• _Data_:
-=-=-=-=-

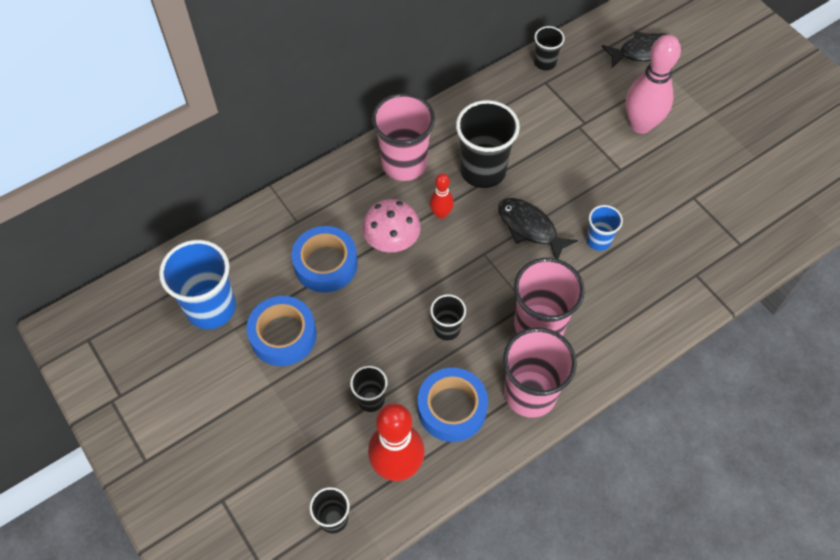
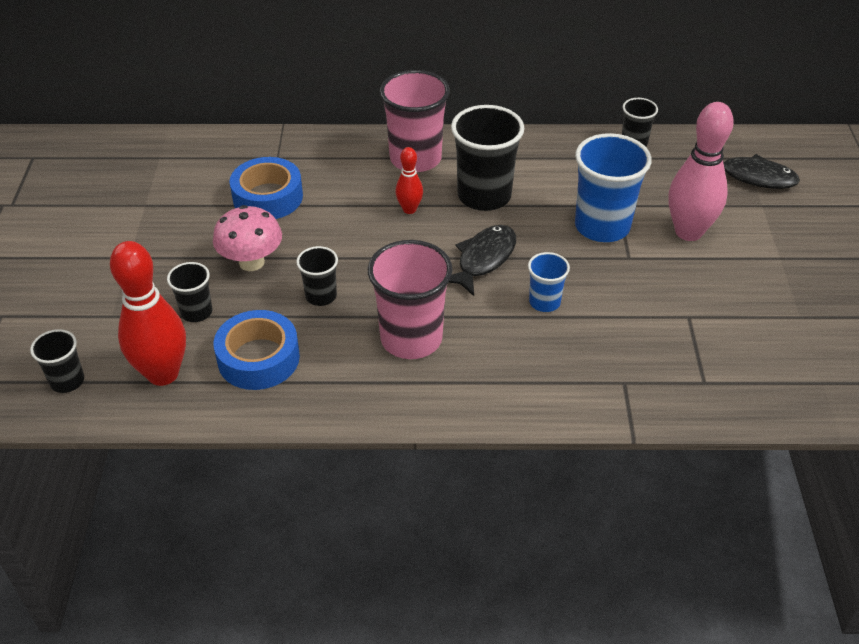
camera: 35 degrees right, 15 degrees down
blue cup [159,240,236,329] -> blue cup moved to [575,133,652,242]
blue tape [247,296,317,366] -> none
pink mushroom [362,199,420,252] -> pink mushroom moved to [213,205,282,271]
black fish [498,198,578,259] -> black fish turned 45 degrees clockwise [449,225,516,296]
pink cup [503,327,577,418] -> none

-=-=-=-=-

• _What to produce_: From the material above, report how many lines contain the word "degrees", giving only the number.

• _Output for this task_: 2